▸ **REQUIREMENT**
Repeat exactly the lines that begin at the one containing "nothing => yellow_tabovipo (1st from left)" and end at the final line of the records; include no pictures and nothing else.

▸ **INPUT DATA**
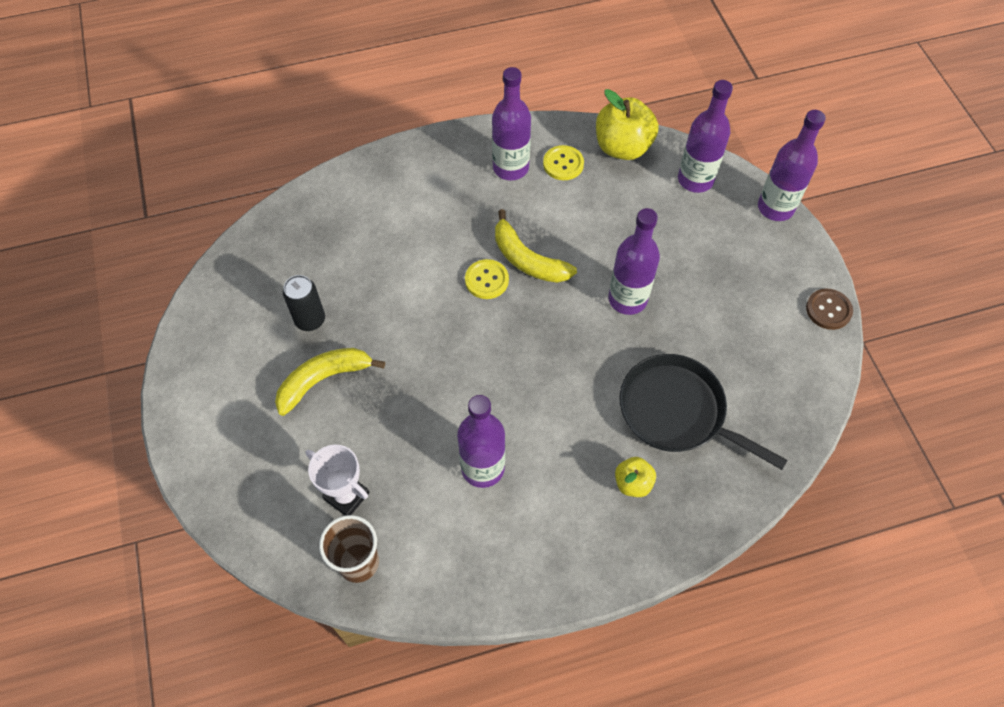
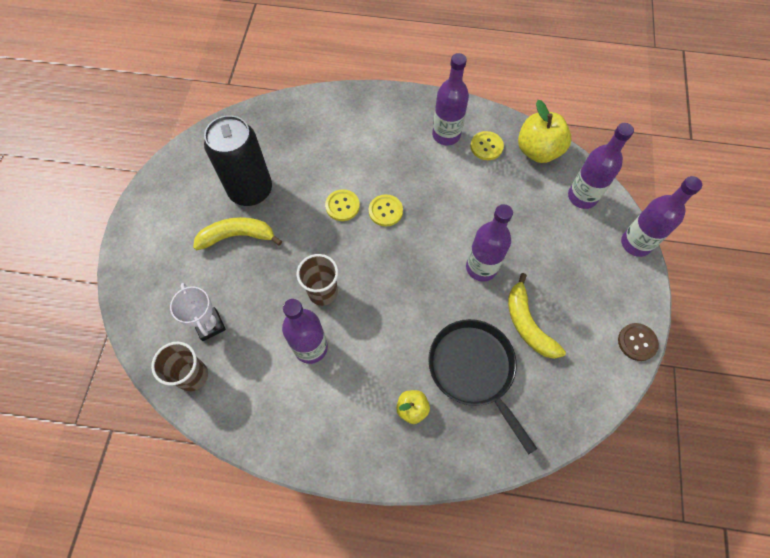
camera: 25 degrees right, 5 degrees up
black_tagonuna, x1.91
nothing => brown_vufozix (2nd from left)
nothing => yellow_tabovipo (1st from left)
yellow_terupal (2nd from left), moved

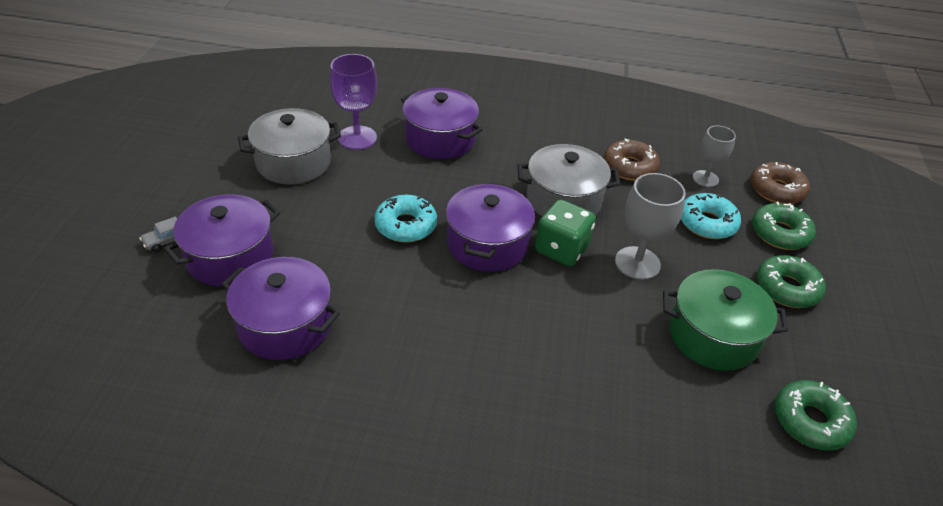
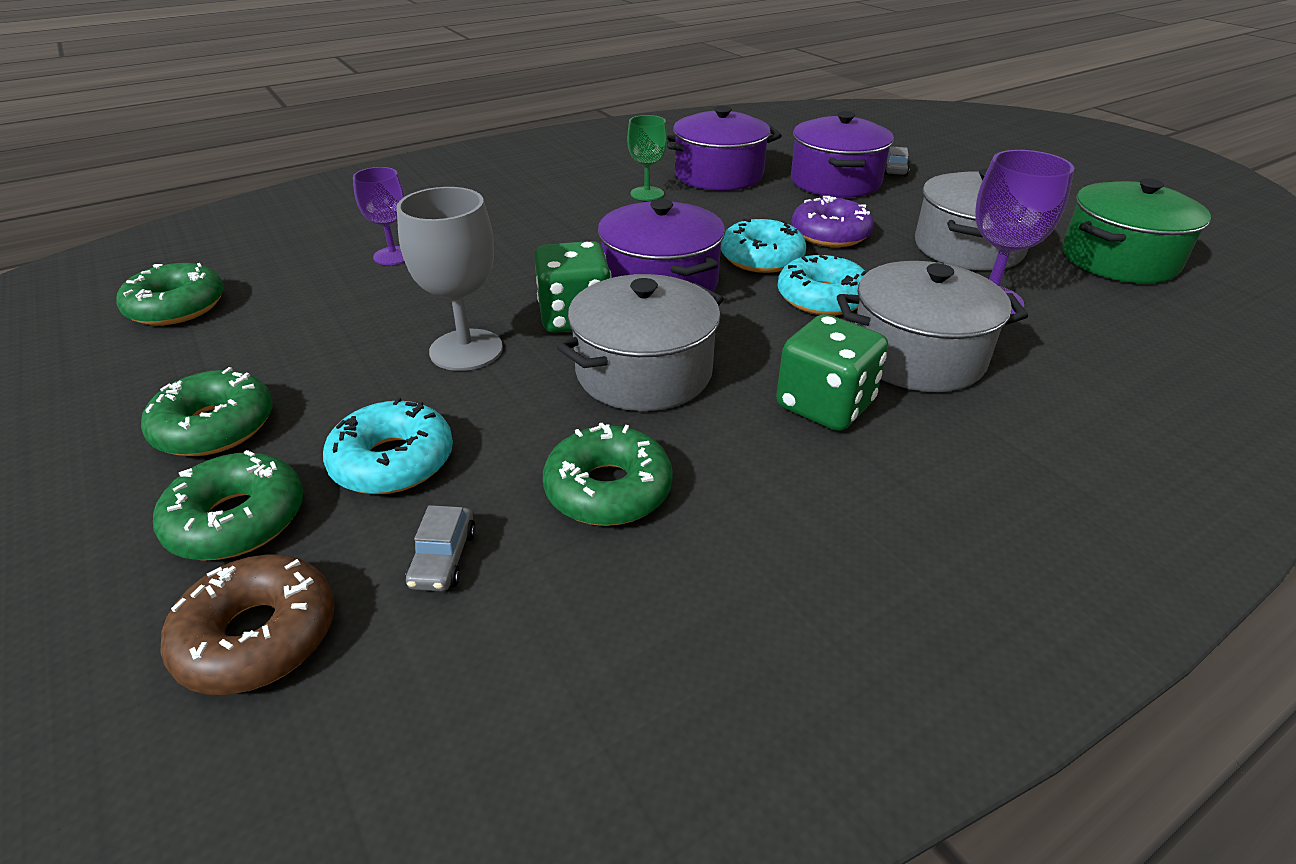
camera: 140 degrees right, 5 degrees down
nothing => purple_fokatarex (1st from left)
grey_fokatarex (2nd from left) => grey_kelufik (1st from left)
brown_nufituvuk (1st from left) => green_nufituvuk (4th from left)
nothing => green_fokatarex
nothing => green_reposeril (2nd from left)
nothing => turquoise_nufituvuk (3rd from left)
nothing => purple_nufituvuk
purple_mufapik (3rd from left) => grey_mufapik (2nd from left)
green_mufapik, moved

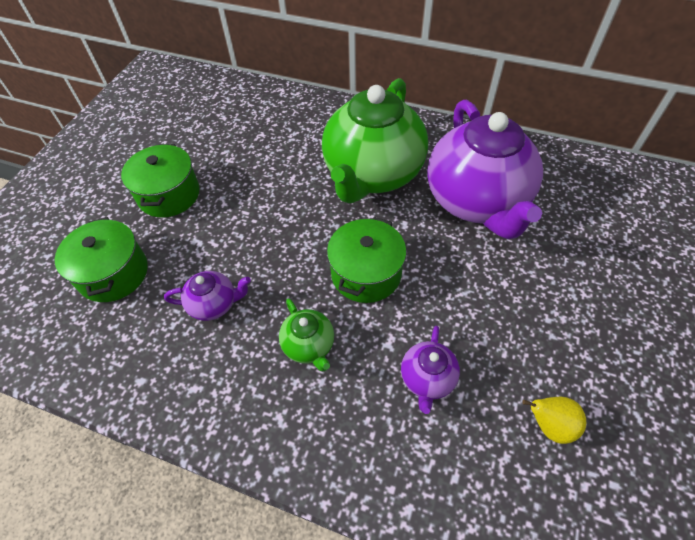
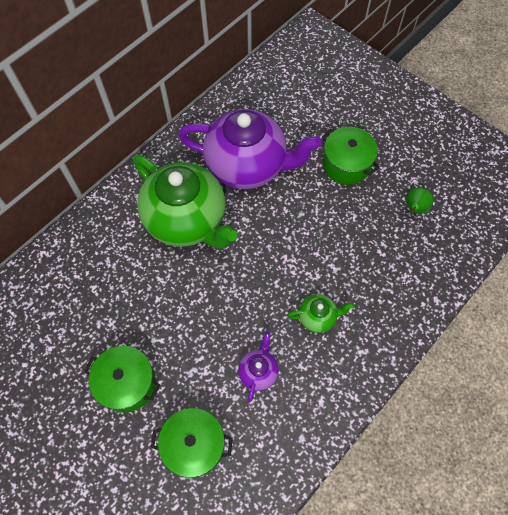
camera: 70 degrees left, 10 degrees up
green_mufapik (3rd from left), moved
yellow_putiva => green_putiva
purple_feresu (2nd from left) => nothing

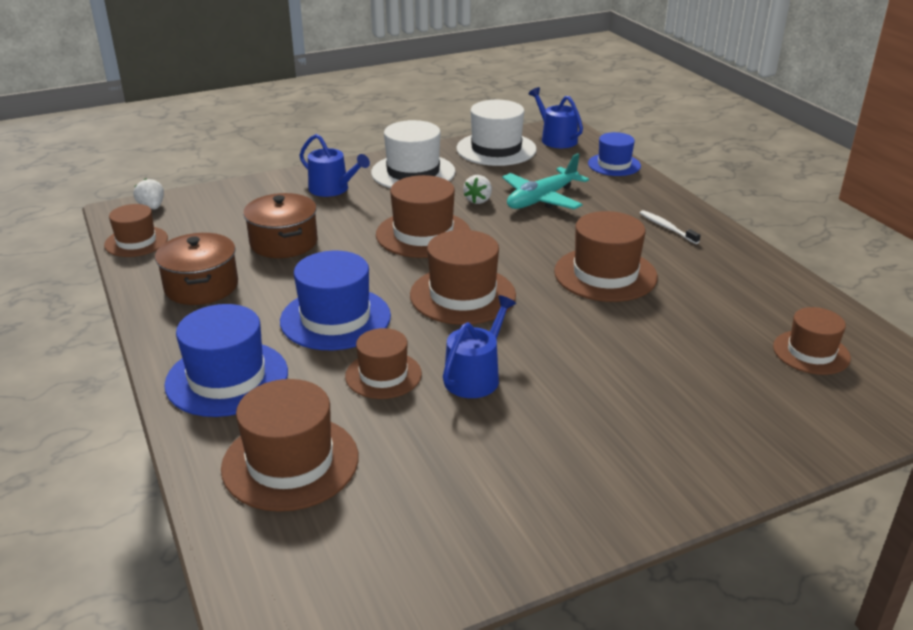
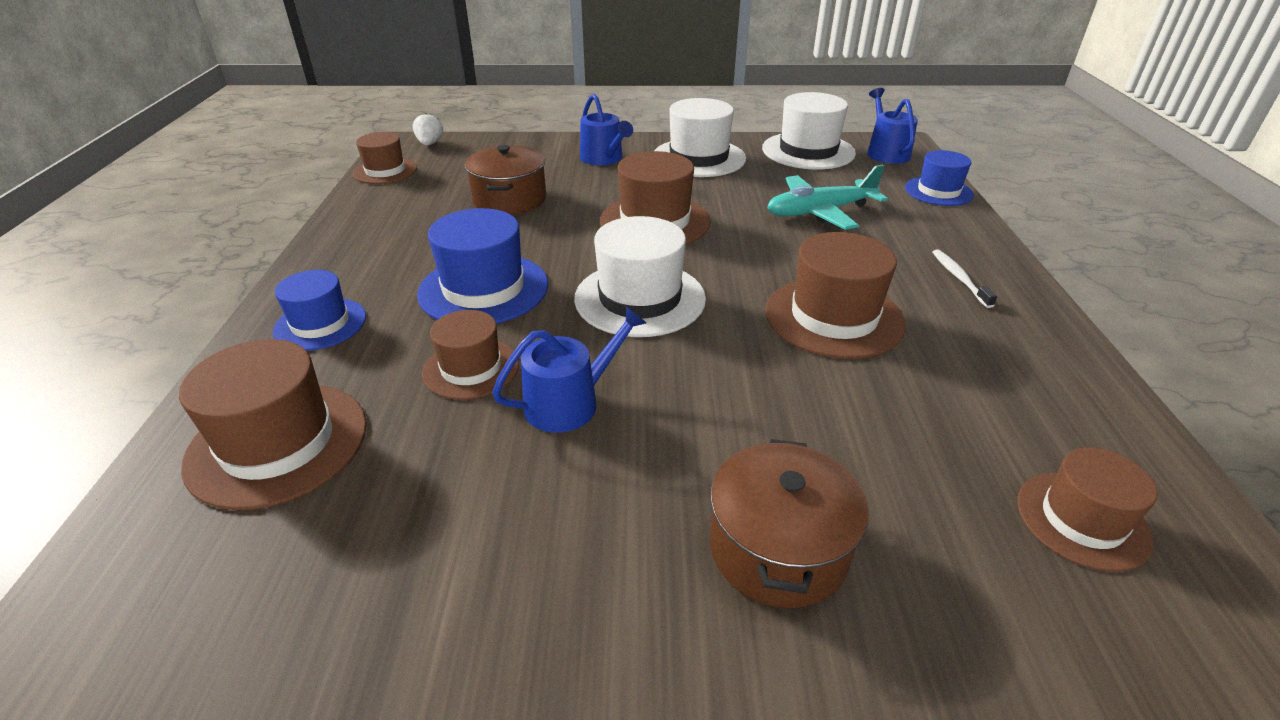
camera: 25 degrees right, 5 degrees up
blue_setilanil (1st from left), x0.64
brown_setilanil (5th from left) => white_setilanil (1st from left)
brown_mufapik (1st from left in the first image) => brown_mufapik (2nd from left), moved
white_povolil (2nd from left) => nothing

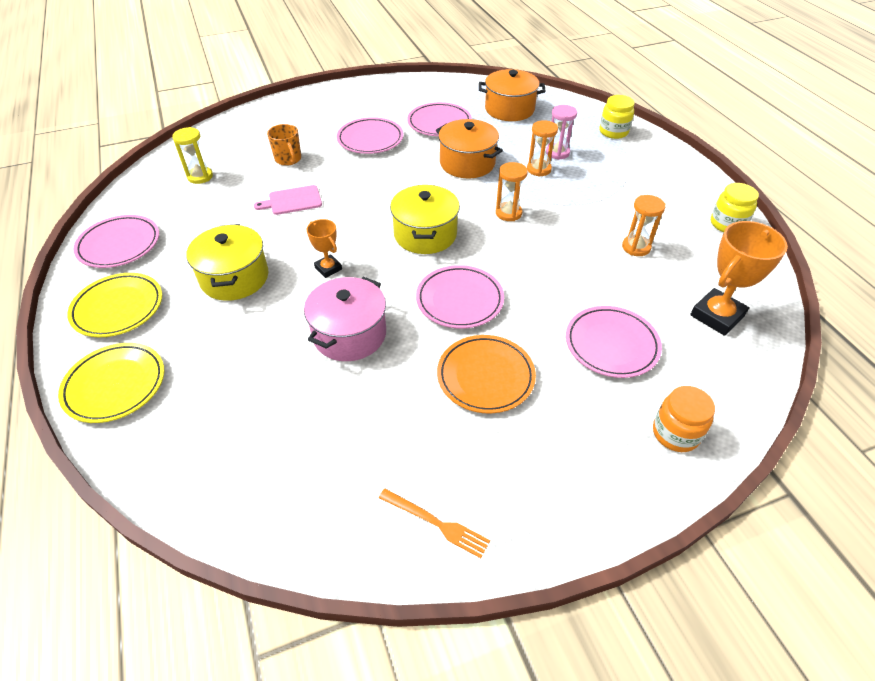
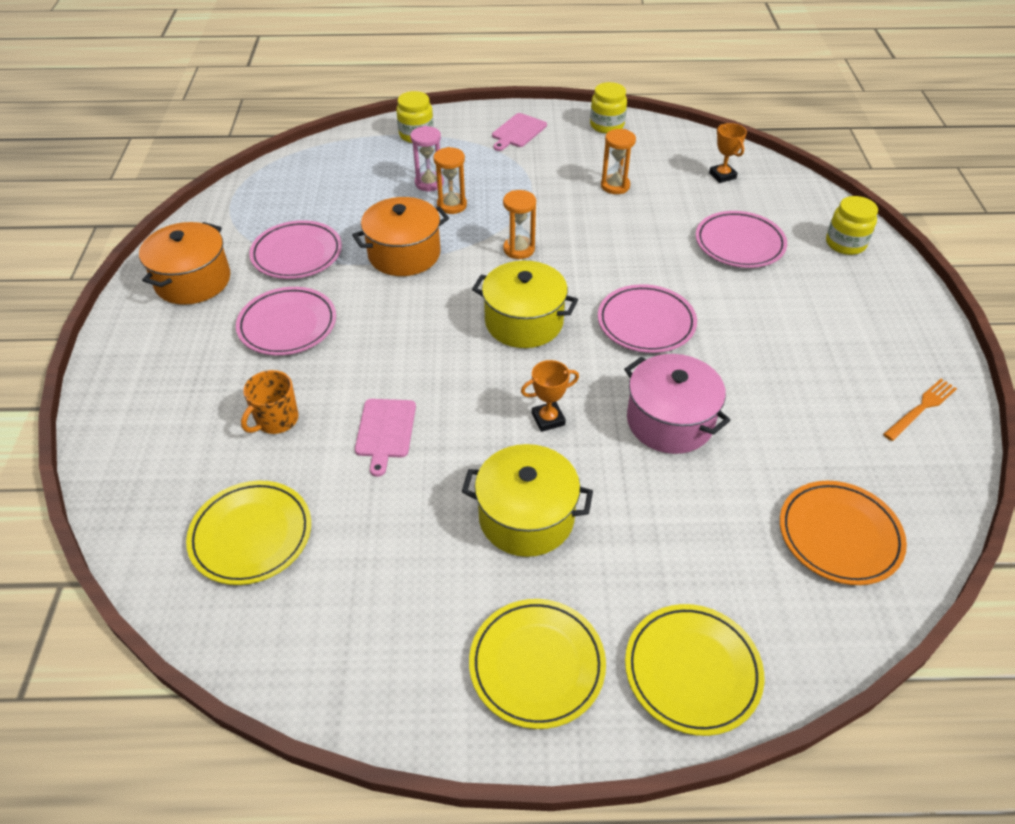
camera: 70 degrees left, 0 degrees up
orange_mufapik (2nd from left in the first image) => orange_mufapik (1st from left), moved
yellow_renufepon => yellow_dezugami (1st from left)
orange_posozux, 135 degrees clockwise
nothing => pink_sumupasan (2nd from left)
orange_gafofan (2nd from left), x0.56
orange_dezugami, moved
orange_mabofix => yellow_mabofix (3rd from left)
pink_dezugami (1st from left) => nothing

▸ **RESULT FOR THIS TASK**
nothing => yellow_tabovipo (1st from left)
yellow_terupal (2nd from left), moved

camera: 140 degrees right, 5 degrees down
nothing => purple_fokatarex (1st from left)
grey_fokatarex (2nd from left) => grey_kelufik (1st from left)
brown_nufituvuk (1st from left) => green_nufituvuk (4th from left)
nothing => green_fokatarex
nothing => green_reposeril (2nd from left)
nothing => turquoise_nufituvuk (3rd from left)
nothing => purple_nufituvuk
purple_mufapik (3rd from left) => grey_mufapik (2nd from left)
green_mufapik, moved

camera: 70 degrees left, 10 degrees up
green_mufapik (3rd from left), moved
yellow_putiva => green_putiva
purple_feresu (2nd from left) => nothing

camera: 25 degrees right, 5 degrees up
blue_setilanil (1st from left), x0.64
brown_setilanil (5th from left) => white_setilanil (1st from left)
brown_mufapik (1st from left in the first image) => brown_mufapik (2nd from left), moved
white_povolil (2nd from left) => nothing

camera: 70 degrees left, 0 degrees up
orange_mufapik (2nd from left in the first image) => orange_mufapik (1st from left), moved
yellow_renufepon => yellow_dezugami (1st from left)
orange_posozux, 135 degrees clockwise
nothing => pink_sumupasan (2nd from left)
orange_gafofan (2nd from left), x0.56
orange_dezugami, moved
orange_mabofix => yellow_mabofix (3rd from left)
pink_dezugami (1st from left) => nothing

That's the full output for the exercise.